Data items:
◆ ◆ ◆ ◆ ◆

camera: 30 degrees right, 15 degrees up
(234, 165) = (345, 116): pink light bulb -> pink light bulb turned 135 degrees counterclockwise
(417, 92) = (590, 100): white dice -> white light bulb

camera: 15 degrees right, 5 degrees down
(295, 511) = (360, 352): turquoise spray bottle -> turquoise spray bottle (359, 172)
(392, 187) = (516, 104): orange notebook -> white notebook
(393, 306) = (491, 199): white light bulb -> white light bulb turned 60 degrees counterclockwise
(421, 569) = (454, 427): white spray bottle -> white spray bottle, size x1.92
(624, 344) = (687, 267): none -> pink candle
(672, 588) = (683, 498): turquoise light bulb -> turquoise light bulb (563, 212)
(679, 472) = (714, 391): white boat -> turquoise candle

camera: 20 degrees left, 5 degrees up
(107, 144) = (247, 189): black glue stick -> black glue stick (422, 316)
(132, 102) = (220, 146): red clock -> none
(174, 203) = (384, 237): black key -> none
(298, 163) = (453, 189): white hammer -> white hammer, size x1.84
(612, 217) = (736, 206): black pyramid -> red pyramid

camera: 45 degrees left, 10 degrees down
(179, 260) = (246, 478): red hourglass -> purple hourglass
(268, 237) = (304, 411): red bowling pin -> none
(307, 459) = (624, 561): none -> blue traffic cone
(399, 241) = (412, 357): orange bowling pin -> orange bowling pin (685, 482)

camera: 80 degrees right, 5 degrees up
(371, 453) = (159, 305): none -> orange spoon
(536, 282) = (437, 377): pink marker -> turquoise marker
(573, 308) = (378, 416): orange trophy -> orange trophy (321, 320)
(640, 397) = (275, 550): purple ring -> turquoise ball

◆ ◆ ◆ ◆ ◆

Please output exactly the lines between the one holding "camera: 15 degrees right, 5 degrees down" and the one holding "(268, 237) = (304, 411): red" in the records above, inclusive, and nothing more.

camera: 15 degrees right, 5 degrees down
(295, 511) = (360, 352): turquoise spray bottle -> turquoise spray bottle (359, 172)
(392, 187) = (516, 104): orange notebook -> white notebook
(393, 306) = (491, 199): white light bulb -> white light bulb turned 60 degrees counterclockwise
(421, 569) = (454, 427): white spray bottle -> white spray bottle, size x1.92
(624, 344) = (687, 267): none -> pink candle
(672, 588) = (683, 498): turquoise light bulb -> turquoise light bulb (563, 212)
(679, 472) = (714, 391): white boat -> turquoise candle

camera: 20 degrees left, 5 degrees up
(107, 144) = (247, 189): black glue stick -> black glue stick (422, 316)
(132, 102) = (220, 146): red clock -> none
(174, 203) = (384, 237): black key -> none
(298, 163) = (453, 189): white hammer -> white hammer, size x1.84
(612, 217) = (736, 206): black pyramid -> red pyramid

camera: 45 degrees left, 10 degrees down
(179, 260) = (246, 478): red hourglass -> purple hourglass
(268, 237) = (304, 411): red bowling pin -> none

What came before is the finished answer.